Spatial reasoning data

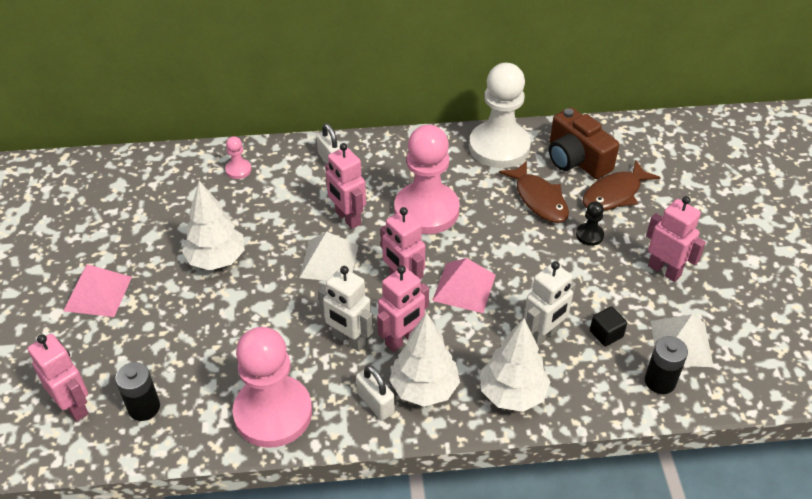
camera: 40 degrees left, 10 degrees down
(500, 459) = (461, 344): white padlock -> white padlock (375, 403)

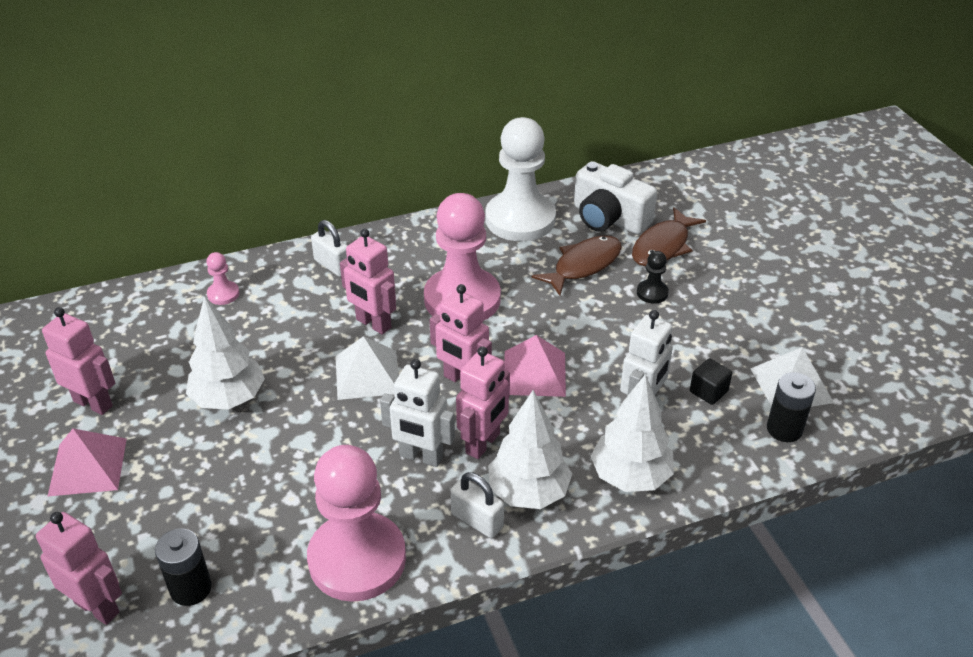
camera: 15 degrees left, 5 degrees down
(539, 199) = (583, 265): brown fish -> brown fish turned 90 degrees counterclockwise
(576, 159) = (609, 218): brown camera -> white camera
(664, 270) = (745, 314): pink robot -> pink robot (93, 403)

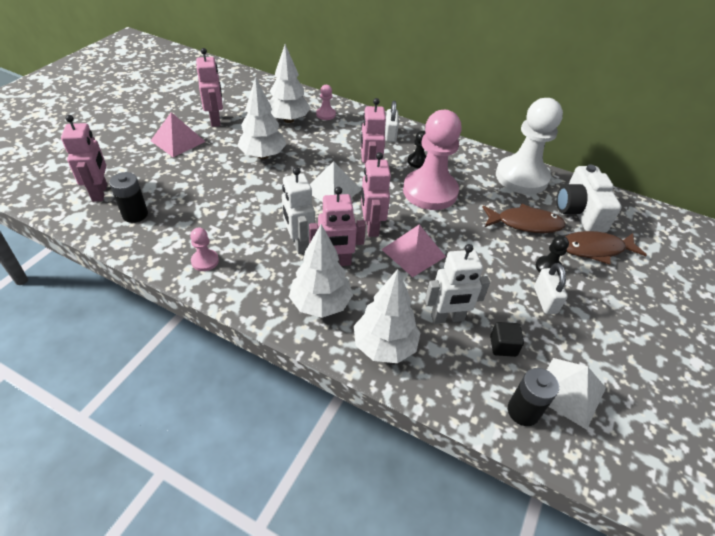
camera: 45 degrees right, 5 degrees up
(188, 333) = (288, 120): none -> white tree
(357, 559) = (205, 261): pink pawn -> pink pawn, size x0.41
(404, 275) = (417, 161): none -> black pawn
(477, 520) = (277, 293): white padlock -> white padlock (545, 300)

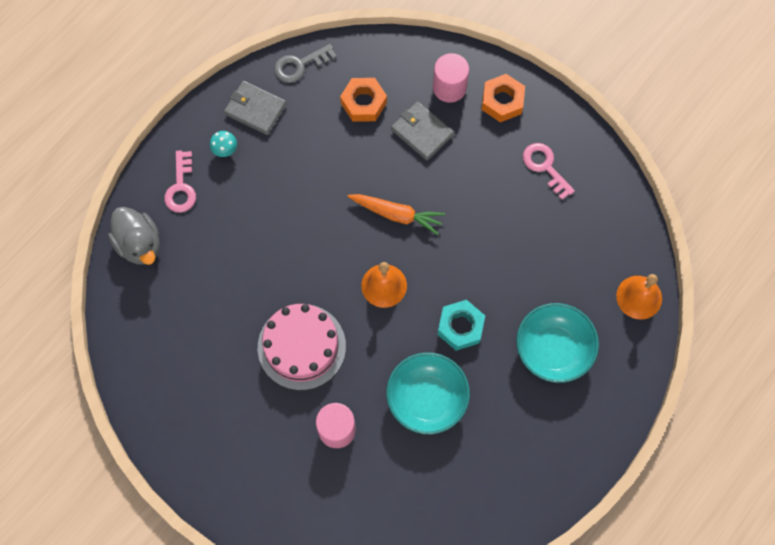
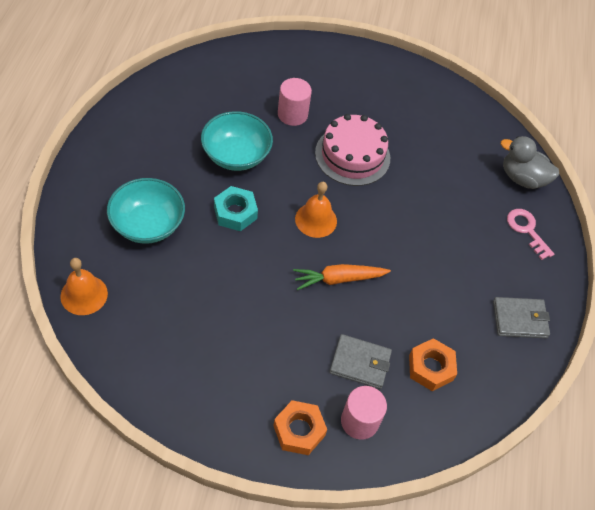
camera: 145 degrees right, 15 degrees down
(225, 150) = (516, 273): turquoise mushroom -> none
(299, 65) = (513, 379): grey key -> none
(545, 167) = (224, 380): pink key -> none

_Work item_
Give all the lines above again, character for character, without pictures.

_Your solution_
camera: 40 degrees left, 10 degrees down
(500, 459) = (461, 344): white padlock -> white padlock (375, 403)

camera: 15 degrees left, 5 degrees down
(539, 199) = (583, 265): brown fish -> brown fish turned 90 degrees counterclockwise
(576, 159) = (609, 218): brown camera -> white camera
(664, 270) = (745, 314): pink robot -> pink robot (93, 403)

camera: 45 degrees right, 5 degrees up
(188, 333) = (288, 120): none -> white tree
(357, 559) = (205, 261): pink pawn -> pink pawn, size x0.41
(404, 275) = (417, 161): none -> black pawn
(477, 520) = (277, 293): white padlock -> white padlock (545, 300)

camera: 145 degrees right, 15 degrees down
(225, 150) = (516, 273): turquoise mushroom -> none
(299, 65) = (513, 379): grey key -> none
(545, 167) = (224, 380): pink key -> none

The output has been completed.